## START Dataset extract

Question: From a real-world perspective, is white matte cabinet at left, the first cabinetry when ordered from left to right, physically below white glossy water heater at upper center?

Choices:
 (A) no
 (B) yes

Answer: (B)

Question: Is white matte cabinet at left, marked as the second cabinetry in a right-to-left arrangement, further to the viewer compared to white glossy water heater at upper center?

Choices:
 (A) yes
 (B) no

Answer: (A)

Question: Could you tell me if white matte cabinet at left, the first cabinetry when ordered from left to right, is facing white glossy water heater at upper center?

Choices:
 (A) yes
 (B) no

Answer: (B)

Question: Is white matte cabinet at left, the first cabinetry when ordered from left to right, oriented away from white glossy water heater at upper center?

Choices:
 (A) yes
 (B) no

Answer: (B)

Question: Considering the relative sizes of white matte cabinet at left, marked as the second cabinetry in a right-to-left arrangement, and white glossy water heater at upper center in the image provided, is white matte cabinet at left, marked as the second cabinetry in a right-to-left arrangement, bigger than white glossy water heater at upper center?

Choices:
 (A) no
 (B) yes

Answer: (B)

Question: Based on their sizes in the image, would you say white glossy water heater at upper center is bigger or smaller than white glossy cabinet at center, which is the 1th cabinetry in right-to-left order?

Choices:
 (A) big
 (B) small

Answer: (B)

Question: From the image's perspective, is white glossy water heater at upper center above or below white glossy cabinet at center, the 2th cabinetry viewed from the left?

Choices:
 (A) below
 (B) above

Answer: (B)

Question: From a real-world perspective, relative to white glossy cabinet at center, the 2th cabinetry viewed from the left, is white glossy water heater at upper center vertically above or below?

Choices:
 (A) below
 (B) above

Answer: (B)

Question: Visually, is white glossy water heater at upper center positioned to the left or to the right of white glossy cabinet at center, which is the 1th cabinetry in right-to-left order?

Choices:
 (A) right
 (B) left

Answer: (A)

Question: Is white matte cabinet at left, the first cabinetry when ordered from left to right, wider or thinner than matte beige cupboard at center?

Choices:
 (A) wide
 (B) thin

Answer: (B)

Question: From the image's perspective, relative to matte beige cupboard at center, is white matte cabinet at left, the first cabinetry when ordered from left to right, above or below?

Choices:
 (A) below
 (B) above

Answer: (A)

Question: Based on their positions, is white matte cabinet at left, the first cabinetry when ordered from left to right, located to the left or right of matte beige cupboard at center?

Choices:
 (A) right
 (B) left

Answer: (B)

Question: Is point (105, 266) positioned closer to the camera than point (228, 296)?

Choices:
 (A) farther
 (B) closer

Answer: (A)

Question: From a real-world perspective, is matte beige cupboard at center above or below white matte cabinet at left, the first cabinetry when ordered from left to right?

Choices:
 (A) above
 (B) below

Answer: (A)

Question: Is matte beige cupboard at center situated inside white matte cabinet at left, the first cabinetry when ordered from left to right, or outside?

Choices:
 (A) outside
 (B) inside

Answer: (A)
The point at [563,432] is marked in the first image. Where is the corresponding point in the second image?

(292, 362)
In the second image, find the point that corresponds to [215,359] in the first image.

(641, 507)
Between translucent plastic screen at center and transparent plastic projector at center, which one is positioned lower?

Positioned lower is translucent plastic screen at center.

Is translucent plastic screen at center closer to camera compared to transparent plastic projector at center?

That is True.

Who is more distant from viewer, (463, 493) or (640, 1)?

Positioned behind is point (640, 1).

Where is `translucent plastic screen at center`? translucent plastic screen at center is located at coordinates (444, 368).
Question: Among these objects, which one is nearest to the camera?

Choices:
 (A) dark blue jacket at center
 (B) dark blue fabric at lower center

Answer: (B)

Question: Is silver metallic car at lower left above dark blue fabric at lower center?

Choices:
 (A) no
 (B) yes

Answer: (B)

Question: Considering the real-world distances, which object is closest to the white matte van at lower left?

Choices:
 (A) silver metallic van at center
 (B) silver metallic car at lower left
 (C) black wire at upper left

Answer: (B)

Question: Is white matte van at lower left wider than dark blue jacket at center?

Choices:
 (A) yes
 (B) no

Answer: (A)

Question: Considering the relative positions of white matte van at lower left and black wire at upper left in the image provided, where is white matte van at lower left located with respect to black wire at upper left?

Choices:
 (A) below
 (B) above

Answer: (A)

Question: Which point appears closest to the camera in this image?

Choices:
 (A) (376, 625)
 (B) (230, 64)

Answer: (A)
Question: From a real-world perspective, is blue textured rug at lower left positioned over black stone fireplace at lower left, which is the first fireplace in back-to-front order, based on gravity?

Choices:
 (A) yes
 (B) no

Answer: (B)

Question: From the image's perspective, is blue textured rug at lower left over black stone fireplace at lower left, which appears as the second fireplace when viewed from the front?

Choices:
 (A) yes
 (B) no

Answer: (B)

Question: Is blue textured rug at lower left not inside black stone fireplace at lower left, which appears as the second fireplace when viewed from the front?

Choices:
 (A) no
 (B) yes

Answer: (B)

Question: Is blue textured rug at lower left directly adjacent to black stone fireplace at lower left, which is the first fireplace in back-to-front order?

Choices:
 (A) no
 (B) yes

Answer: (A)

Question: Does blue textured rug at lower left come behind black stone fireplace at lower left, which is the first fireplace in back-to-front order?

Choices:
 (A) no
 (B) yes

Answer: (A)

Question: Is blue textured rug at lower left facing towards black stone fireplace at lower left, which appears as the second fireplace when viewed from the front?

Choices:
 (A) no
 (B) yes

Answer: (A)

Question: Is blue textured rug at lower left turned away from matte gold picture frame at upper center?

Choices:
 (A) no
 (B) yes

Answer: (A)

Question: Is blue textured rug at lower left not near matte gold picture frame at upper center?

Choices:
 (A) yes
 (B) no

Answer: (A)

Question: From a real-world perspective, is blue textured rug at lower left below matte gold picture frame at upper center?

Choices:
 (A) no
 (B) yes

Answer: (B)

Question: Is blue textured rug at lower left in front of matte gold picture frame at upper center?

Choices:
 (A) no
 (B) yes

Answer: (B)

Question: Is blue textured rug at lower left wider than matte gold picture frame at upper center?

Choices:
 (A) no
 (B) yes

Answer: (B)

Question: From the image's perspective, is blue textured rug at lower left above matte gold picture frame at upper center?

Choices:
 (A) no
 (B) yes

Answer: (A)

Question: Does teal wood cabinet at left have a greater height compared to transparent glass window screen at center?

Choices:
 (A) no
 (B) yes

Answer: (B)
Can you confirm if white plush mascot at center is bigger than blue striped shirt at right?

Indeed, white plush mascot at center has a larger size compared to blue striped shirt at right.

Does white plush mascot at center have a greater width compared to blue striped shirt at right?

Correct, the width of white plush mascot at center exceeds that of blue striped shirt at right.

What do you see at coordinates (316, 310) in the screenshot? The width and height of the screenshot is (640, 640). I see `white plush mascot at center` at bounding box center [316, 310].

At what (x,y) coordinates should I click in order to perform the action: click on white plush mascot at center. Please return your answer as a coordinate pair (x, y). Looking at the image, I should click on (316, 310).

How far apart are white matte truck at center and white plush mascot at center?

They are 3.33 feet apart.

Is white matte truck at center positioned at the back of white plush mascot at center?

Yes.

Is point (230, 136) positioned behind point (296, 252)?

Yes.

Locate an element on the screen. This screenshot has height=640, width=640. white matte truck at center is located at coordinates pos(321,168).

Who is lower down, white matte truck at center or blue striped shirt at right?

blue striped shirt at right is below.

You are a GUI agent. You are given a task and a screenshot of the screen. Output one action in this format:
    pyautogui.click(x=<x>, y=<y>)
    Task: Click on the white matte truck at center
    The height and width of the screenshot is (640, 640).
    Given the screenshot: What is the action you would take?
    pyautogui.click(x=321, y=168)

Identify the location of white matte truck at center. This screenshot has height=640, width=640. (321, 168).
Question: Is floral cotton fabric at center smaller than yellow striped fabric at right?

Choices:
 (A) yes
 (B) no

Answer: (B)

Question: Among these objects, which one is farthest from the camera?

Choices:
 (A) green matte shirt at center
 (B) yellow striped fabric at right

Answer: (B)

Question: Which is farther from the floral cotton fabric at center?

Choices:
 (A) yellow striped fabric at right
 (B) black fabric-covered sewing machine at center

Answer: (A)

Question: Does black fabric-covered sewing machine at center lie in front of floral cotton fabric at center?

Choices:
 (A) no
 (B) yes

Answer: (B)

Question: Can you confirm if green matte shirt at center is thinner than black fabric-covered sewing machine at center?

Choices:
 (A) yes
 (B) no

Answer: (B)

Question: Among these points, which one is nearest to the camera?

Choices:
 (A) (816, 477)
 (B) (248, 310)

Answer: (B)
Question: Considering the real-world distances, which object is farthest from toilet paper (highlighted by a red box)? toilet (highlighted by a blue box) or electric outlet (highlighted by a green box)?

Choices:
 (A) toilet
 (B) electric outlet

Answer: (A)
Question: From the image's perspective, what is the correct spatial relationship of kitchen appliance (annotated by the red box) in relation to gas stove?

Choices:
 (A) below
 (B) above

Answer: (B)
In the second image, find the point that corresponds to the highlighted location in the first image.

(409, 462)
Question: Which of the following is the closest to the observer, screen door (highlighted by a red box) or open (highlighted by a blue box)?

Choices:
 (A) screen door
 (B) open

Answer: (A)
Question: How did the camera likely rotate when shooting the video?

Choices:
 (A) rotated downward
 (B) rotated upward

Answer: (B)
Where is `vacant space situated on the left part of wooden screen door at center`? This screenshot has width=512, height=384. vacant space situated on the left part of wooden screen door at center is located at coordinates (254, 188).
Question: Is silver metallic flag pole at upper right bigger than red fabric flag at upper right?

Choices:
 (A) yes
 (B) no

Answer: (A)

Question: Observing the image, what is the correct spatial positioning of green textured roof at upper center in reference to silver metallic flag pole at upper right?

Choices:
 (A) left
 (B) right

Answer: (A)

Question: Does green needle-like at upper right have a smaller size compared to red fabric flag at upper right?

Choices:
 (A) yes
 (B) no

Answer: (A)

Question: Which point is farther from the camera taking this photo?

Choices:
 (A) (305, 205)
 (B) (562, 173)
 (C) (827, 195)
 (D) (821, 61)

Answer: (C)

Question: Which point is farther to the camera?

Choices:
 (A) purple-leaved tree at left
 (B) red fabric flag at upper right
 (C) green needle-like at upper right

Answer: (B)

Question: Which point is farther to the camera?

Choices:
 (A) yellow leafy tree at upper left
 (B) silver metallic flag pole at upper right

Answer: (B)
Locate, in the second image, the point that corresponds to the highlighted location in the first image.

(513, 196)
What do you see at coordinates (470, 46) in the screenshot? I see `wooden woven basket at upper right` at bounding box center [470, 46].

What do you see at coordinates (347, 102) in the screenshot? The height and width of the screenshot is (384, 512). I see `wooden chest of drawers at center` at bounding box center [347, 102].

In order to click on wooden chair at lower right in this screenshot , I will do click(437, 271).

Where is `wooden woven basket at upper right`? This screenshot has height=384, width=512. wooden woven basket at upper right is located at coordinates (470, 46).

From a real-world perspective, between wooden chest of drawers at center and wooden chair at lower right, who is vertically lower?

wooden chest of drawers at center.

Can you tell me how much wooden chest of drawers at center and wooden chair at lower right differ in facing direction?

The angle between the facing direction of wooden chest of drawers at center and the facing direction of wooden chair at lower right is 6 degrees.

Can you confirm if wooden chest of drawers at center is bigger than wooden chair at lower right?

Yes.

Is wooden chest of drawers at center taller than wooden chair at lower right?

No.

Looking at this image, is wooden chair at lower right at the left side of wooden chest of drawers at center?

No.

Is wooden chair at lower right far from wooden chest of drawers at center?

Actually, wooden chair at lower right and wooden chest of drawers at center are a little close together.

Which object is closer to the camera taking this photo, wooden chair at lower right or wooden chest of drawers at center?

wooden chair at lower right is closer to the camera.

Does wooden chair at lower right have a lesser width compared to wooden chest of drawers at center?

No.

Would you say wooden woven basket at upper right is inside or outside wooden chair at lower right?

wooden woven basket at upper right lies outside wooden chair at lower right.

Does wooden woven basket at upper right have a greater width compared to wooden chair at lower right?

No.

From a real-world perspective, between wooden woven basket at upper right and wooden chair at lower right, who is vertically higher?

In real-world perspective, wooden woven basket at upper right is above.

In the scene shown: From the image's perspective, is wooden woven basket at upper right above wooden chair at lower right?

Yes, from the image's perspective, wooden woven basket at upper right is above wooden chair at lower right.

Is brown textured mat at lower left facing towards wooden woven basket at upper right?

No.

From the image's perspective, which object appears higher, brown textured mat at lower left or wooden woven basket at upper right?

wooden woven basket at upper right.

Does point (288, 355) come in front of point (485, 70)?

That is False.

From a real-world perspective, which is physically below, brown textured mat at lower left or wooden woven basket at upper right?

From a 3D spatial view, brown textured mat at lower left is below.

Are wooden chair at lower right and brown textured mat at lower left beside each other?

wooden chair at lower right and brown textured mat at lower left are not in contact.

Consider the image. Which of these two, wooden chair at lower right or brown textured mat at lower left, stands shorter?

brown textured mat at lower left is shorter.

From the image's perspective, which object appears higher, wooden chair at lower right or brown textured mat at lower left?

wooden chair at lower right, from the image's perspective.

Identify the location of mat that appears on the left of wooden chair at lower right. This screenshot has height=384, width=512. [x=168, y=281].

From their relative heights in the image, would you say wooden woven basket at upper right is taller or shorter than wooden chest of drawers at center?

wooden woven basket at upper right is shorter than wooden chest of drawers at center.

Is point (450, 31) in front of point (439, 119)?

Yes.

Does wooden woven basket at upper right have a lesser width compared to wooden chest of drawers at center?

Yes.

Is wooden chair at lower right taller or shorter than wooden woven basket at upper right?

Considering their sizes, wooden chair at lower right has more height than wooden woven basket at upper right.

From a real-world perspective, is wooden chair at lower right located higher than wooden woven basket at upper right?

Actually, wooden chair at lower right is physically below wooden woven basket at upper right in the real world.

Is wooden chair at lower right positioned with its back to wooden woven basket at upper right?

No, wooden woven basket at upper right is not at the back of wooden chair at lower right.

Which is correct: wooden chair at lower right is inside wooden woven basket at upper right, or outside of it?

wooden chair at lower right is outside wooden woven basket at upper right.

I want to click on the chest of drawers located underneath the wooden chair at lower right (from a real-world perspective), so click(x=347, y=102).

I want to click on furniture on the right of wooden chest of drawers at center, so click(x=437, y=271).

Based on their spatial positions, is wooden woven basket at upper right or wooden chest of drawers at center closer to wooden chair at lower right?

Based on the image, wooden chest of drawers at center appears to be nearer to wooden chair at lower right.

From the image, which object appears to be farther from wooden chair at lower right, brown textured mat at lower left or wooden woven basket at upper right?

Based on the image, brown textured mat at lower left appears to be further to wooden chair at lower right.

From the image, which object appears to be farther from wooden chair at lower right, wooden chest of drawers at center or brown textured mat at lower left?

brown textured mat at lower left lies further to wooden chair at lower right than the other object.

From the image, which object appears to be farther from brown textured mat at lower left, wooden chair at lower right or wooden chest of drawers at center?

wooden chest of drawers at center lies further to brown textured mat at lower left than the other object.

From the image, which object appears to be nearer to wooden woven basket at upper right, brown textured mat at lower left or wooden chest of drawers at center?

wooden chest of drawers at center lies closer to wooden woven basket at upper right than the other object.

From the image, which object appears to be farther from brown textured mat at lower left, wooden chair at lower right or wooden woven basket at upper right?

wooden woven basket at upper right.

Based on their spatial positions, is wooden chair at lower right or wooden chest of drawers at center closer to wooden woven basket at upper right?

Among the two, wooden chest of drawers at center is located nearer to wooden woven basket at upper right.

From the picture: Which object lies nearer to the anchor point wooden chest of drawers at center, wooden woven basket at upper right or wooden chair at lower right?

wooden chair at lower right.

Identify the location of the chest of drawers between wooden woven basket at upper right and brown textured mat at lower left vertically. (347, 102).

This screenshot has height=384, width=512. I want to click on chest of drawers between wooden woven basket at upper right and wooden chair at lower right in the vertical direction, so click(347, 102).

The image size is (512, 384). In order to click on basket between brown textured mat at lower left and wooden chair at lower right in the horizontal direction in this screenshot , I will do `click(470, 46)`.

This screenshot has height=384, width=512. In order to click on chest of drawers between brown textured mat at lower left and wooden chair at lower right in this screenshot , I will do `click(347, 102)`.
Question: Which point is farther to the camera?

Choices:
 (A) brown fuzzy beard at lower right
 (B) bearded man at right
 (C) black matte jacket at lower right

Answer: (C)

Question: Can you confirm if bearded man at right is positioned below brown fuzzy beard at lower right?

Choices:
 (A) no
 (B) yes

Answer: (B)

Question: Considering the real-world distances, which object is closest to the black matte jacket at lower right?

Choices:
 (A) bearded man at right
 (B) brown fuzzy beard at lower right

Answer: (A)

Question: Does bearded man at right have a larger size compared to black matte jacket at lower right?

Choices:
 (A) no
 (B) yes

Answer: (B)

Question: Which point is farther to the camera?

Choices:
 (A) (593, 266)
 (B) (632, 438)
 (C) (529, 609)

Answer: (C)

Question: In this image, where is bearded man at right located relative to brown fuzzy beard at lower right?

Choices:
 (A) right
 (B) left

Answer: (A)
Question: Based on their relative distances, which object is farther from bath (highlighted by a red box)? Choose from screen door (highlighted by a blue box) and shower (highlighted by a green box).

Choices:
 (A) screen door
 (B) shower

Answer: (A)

## END Dataset extract

> _The problem_
Copy the material word for word, from its first line through the line containing "Question: Visually, is".

> _Written solution_
Question: From a real-world perspective, is white matte cabinet at left, the first cabinetry when ordered from left to right, physically below white glossy water heater at upper center?

Choices:
 (A) no
 (B) yes

Answer: (B)

Question: Is white matte cabinet at left, marked as the second cabinetry in a right-to-left arrangement, further to the viewer compared to white glossy water heater at upper center?

Choices:
 (A) yes
 (B) no

Answer: (A)

Question: Could you tell me if white matte cabinet at left, the first cabinetry when ordered from left to right, is facing white glossy water heater at upper center?

Choices:
 (A) yes
 (B) no

Answer: (B)

Question: Is white matte cabinet at left, the first cabinetry when ordered from left to right, oriented away from white glossy water heater at upper center?

Choices:
 (A) yes
 (B) no

Answer: (B)

Question: Considering the relative sizes of white matte cabinet at left, marked as the second cabinetry in a right-to-left arrangement, and white glossy water heater at upper center in the image provided, is white matte cabinet at left, marked as the second cabinetry in a right-to-left arrangement, bigger than white glossy water heater at upper center?

Choices:
 (A) no
 (B) yes

Answer: (B)

Question: Based on their sizes in the image, would you say white glossy water heater at upper center is bigger or smaller than white glossy cabinet at center, which is the 1th cabinetry in right-to-left order?

Choices:
 (A) big
 (B) small

Answer: (B)

Question: From the image's perspective, is white glossy water heater at upper center above or below white glossy cabinet at center, the 2th cabinetry viewed from the left?

Choices:
 (A) below
 (B) above

Answer: (B)

Question: From a real-world perspective, relative to white glossy cabinet at center, the 2th cabinetry viewed from the left, is white glossy water heater at upper center vertically above or below?

Choices:
 (A) below
 (B) above

Answer: (B)

Question: Visually, is white glossy water heater at upper center positioned to the left or to the right of white glossy cabinet at center, which is the 1th cabinetry in right-to-left order?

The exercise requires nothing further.